(DATA EXTRACT begins)

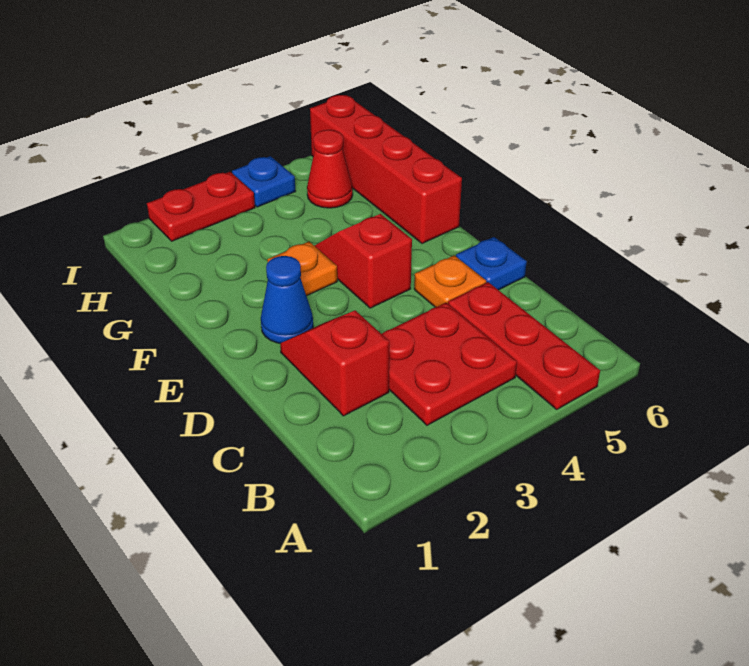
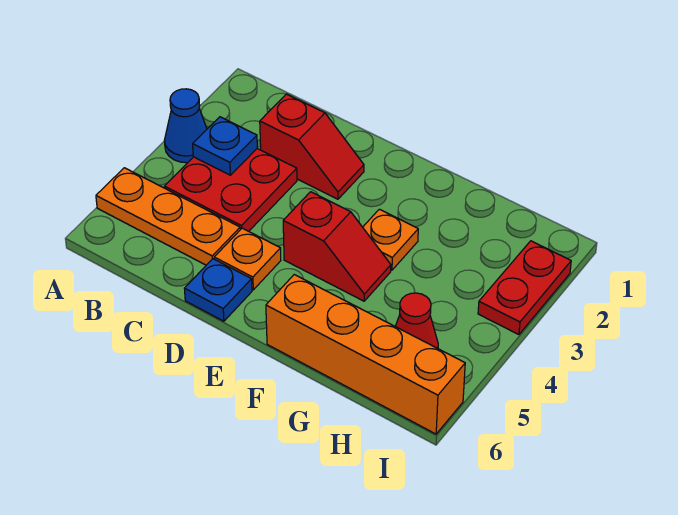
red plate A5:C5 level 1 -> orange plate A5:C5 level 1
blue cone E2 level 1 -> blue cone A3 level 1
red brick F6:I6 level 1 -> orange brick F6:I6 level 1
blue plate I4 level 1 -> blue plate B3 level 2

(DATA EXTRACT ends)

### WHAT YOU NEED TO DO
Go through the listing above and quote it exactly, apart from its images.

### RESPONSE FOR THIS EXERCISE
red plate A5:C5 level 1 -> orange plate A5:C5 level 1
blue cone E2 level 1 -> blue cone A3 level 1
red brick F6:I6 level 1 -> orange brick F6:I6 level 1
blue plate I4 level 1 -> blue plate B3 level 2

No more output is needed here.